- _Supplied records_:

========================

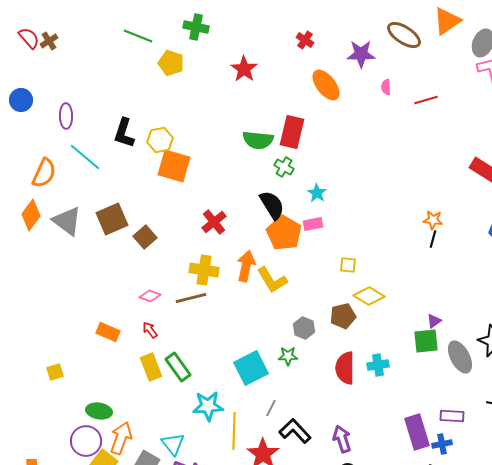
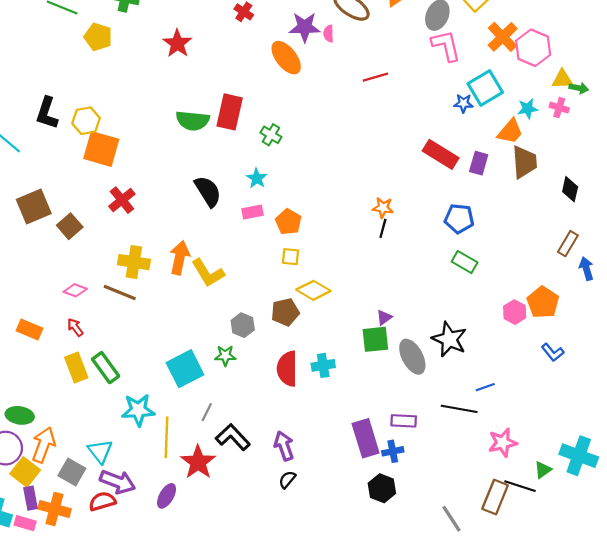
orange ellipse: (326, 85) -> (286, 58), moved
pink semicircle: (386, 87) -> (329, 34), moved
green cross: (284, 167) -> (271, 135), moved
red cross: (214, 222) -> (122, 200), moved
orange pentagon: (284, 233) -> (288, 222), moved, size x0.7
brown line: (191, 298) -> (120, 293), turned 36

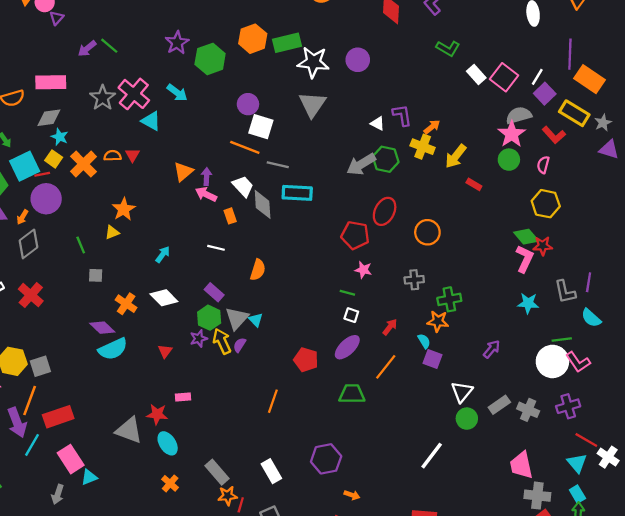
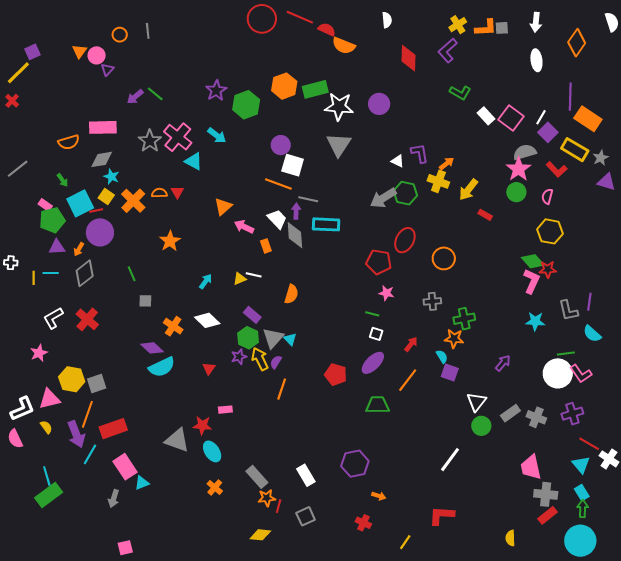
purple arrow: (206, 177) -> (296, 211), moved
yellow triangle: (112, 232) -> (240, 279), moved
orange line: (273, 401) -> (282, 389), moved

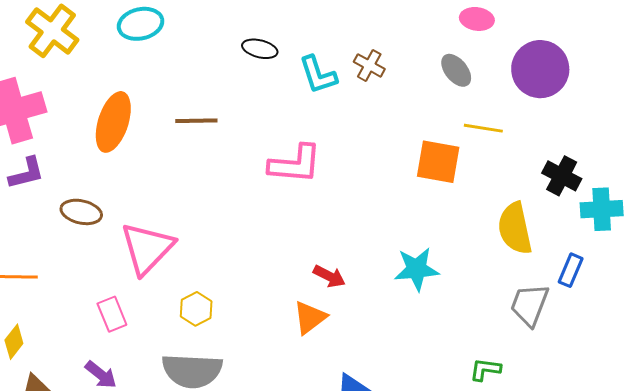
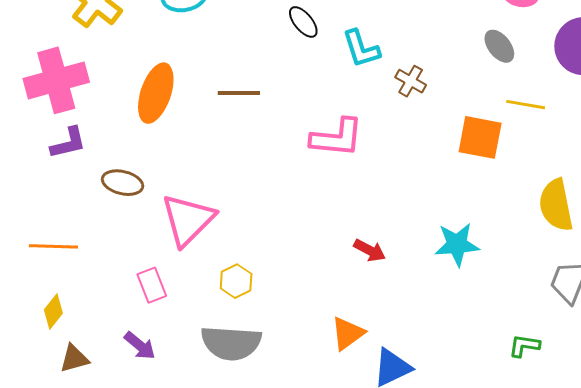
black ellipse: (260, 49) -> (303, 22), turned 36
brown cross: (369, 65) -> (411, 81), moved
orange triangle: (310, 318) -> (348, 333), moved

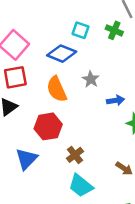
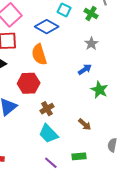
gray star: (91, 79) -> (91, 44), moved
blue arrow: (116, 100) -> (85, 69), turned -32

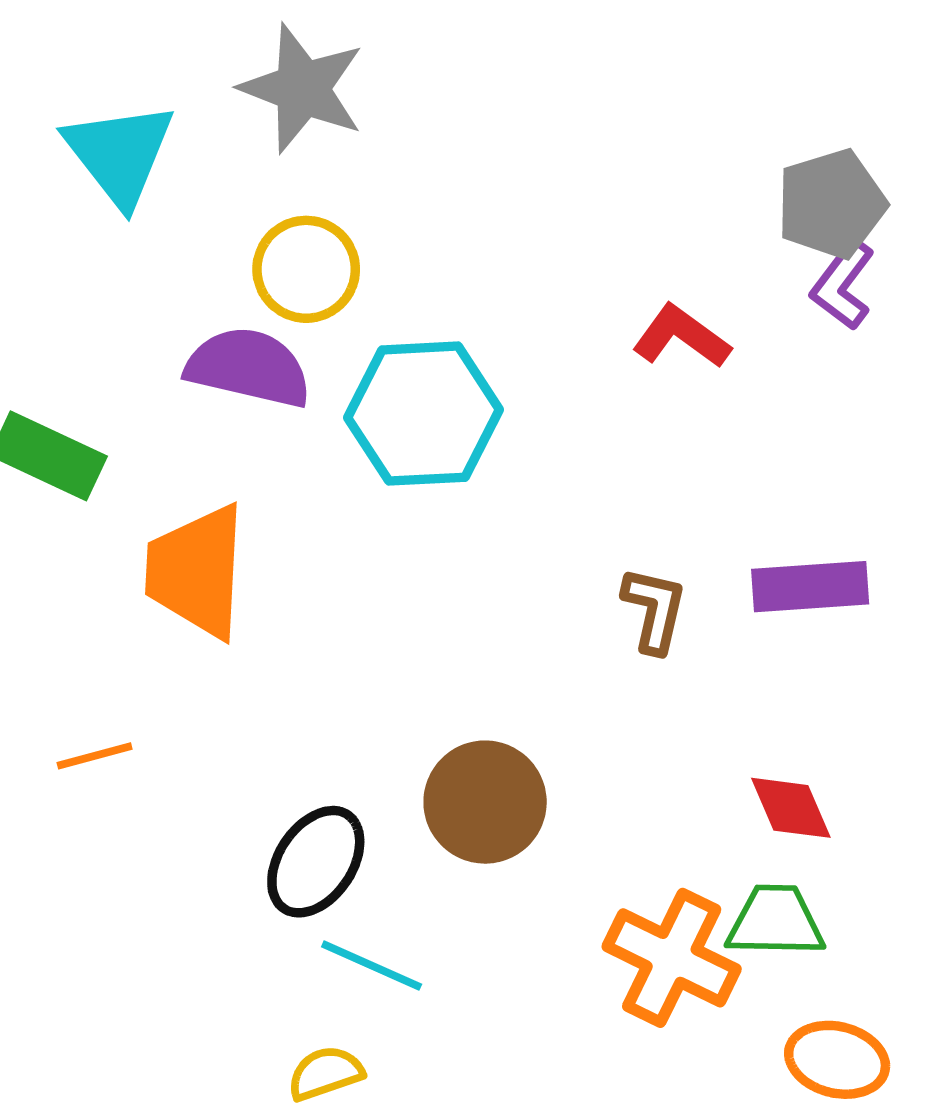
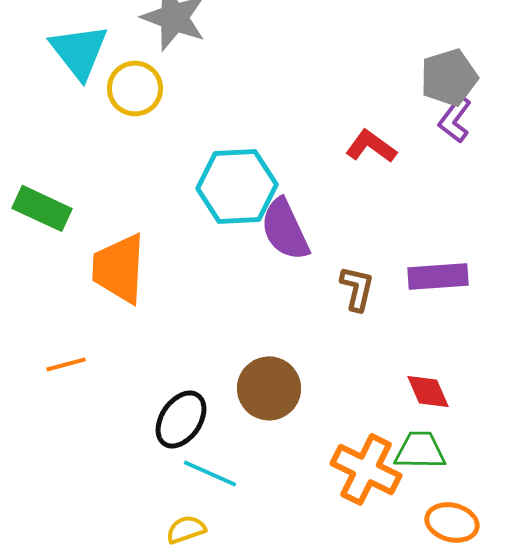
yellow circle: (306, 269) -> (135, 88), moved
purple semicircle: (248, 367) -> (285, 229), moved, turned -128

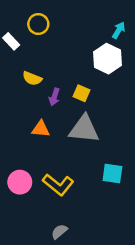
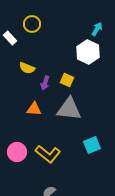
cyan square: (112, 174) -> (92, 145), turned -30

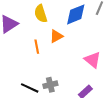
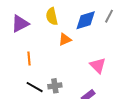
orange line: (37, 47) -> (29, 59), moved

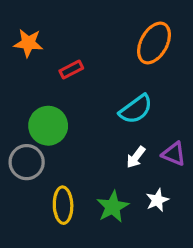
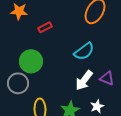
white arrow: (136, 157) -> (84, 80), size x1.5

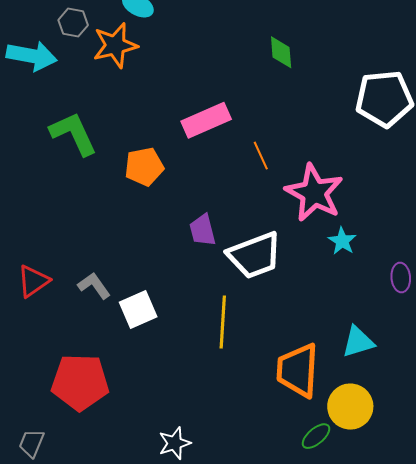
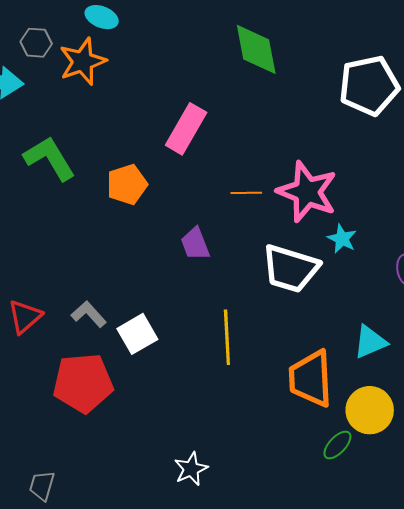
green diamond: (281, 52) -> (256, 49), size x1.6
pink rectangle: (206, 120) -> (186, 129), turned -30
orange line: (261, 156) -> (246, 193), moved, turned -60
white trapezoid: (255, 255) -> (290, 269), moved, turned 44
red pentagon: (80, 382) -> (83, 383), moved

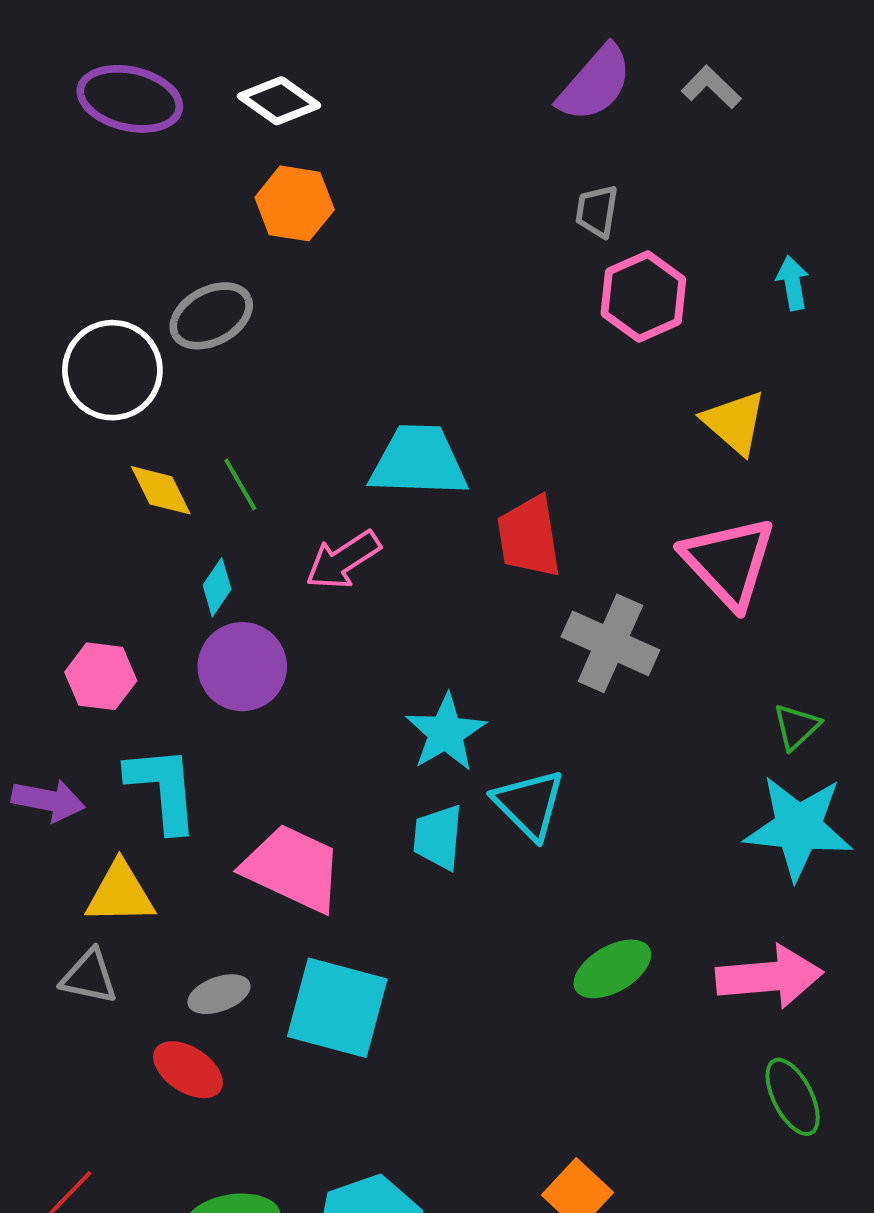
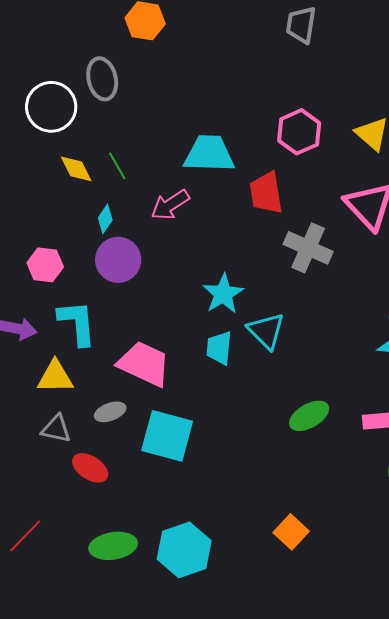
gray trapezoid: (597, 211) -> (301, 25), size x1.4
pink hexagon: (643, 296) -> (299, 132), moved
gray ellipse: (211, 316) -> (102, 79), turned -75
gray triangle: (89, 977) -> (56, 429), moved
gray ellipse: (219, 994) -> (110, 412), moved

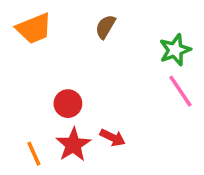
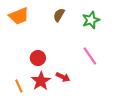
green star: (175, 50) -> (91, 20), moved
pink line: (180, 91) -> (90, 56), moved

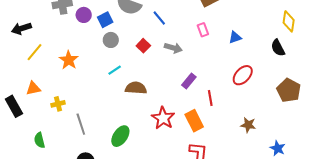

========================

Each line of the listing that includes the word "brown" should be copied out.

- _Solution_:
brown line: (191, 298) -> (120, 293), turned 36
brown cross: (369, 65) -> (411, 81), moved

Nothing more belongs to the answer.